Write out exactly the lines below that run from the line containing "Segment stroma →" through the last line of the records.

**DATA FOR PROCESSING:**
======

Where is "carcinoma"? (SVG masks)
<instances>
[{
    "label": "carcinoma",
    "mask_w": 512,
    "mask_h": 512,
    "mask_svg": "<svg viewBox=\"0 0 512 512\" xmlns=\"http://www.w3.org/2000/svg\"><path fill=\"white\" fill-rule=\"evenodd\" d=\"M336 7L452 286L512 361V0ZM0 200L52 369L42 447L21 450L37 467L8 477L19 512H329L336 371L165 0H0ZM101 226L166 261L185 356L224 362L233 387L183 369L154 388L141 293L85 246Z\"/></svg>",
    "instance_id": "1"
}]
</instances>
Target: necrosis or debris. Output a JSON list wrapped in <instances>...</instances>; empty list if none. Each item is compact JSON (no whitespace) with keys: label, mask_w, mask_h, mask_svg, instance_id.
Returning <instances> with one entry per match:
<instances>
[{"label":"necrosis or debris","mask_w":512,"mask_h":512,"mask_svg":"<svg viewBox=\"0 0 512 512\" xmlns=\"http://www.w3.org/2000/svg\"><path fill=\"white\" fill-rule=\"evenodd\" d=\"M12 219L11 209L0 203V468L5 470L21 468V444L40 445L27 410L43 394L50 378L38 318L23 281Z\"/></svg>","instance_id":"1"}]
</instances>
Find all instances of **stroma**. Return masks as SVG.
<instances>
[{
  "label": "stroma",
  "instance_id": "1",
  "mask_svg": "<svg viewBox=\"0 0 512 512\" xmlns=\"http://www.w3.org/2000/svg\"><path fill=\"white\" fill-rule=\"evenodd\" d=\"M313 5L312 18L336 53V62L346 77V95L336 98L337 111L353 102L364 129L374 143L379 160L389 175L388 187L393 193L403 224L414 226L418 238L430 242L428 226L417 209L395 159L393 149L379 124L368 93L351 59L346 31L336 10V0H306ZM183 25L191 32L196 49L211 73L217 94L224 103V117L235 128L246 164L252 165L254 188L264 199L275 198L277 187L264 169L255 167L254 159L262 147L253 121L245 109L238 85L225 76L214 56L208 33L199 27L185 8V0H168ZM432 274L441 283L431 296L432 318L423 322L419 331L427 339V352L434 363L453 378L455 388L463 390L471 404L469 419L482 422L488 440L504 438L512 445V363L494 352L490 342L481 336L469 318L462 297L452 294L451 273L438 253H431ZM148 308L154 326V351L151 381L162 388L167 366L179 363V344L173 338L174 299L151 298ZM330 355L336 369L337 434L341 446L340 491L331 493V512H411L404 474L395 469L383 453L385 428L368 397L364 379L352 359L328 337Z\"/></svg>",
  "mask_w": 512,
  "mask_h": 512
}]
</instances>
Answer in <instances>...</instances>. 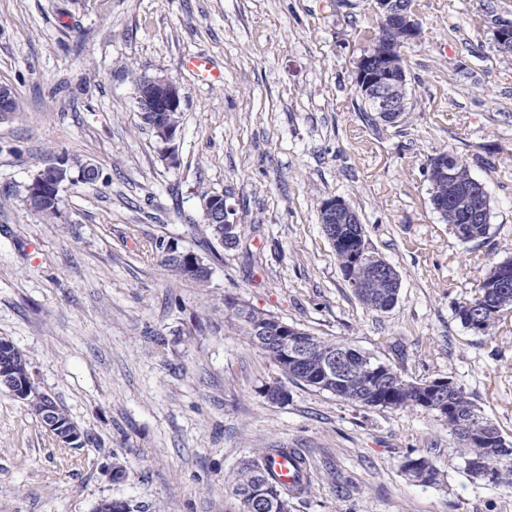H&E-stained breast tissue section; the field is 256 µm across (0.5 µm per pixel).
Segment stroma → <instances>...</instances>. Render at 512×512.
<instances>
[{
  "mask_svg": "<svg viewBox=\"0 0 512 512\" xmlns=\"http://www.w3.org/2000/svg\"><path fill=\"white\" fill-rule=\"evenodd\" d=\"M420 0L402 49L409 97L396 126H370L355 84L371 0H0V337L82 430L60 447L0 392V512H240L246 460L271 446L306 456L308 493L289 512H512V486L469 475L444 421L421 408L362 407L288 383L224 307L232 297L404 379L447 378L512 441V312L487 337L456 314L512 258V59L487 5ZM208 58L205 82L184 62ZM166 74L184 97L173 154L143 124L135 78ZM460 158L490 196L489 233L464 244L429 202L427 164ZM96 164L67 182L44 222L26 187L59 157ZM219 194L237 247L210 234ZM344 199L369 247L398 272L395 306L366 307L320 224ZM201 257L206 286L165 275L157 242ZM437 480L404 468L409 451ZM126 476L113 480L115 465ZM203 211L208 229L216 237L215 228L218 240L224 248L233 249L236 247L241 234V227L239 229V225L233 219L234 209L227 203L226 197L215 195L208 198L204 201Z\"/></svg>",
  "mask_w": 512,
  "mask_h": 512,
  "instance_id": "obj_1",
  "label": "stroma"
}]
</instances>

======

**TASK RESPONSE:**
Segment stroma → <instances>...</instances>. Render at 512×512.
<instances>
[{
  "mask_svg": "<svg viewBox=\"0 0 512 512\" xmlns=\"http://www.w3.org/2000/svg\"><path fill=\"white\" fill-rule=\"evenodd\" d=\"M420 0L402 49L409 97L396 126H370L355 84L371 0H0V337L82 430L60 447L0 392V512H240L246 460L271 446L306 456L308 493L289 512H512V486L469 475L444 421L421 408L362 407L288 383L224 307L232 297L404 379L447 378L512 441V312L487 337L456 314L512 258V59L487 5ZM208 58L205 82L184 62ZM166 74L184 97L173 154L143 124L135 78ZM460 158L490 196L489 233L464 244L429 202L427 164ZM96 164L67 182L44 222L26 187L59 157ZM219 194L237 247L210 234ZM344 199L369 247L398 272L395 306L366 307L320 224ZM201 257L206 286L165 275L157 242ZM437 480L404 468L409 451ZM126 476L113 480L115 465ZM203 211L208 229L216 237L215 228L218 240L224 248L233 249L236 247L241 234V227L239 229V225L233 219L234 209L227 203L226 197L215 195L208 198L204 201Z\"/></svg>",
  "mask_w": 512,
  "mask_h": 512,
  "instance_id": "obj_1",
  "label": "stroma"
}]
</instances>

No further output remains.